* _Data extract_:
=======
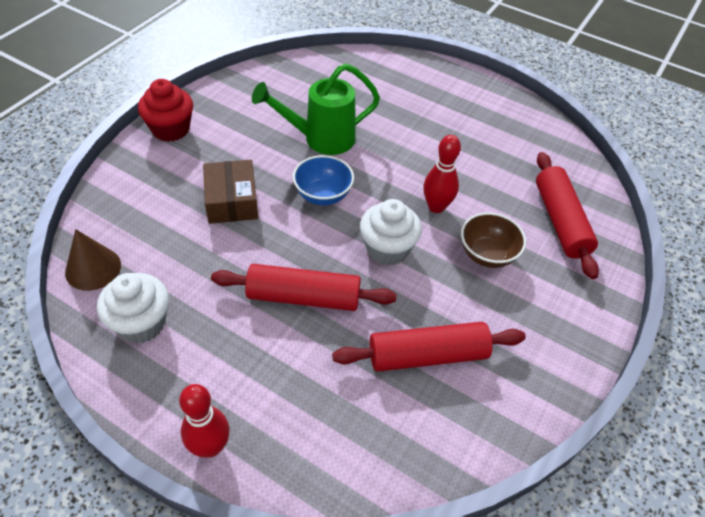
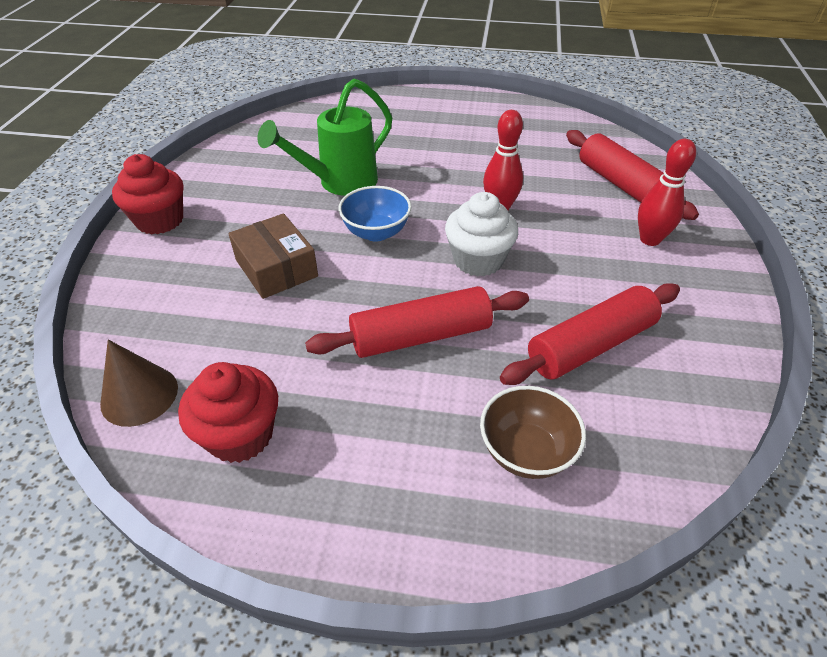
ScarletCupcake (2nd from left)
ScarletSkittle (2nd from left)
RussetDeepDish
=======
* _The task_:
Drop the pictures and set down the data above exactly.

* _Task result_:
ScarletCupcake (2nd from left)
ScarletSkittle (2nd from left)
RussetDeepDish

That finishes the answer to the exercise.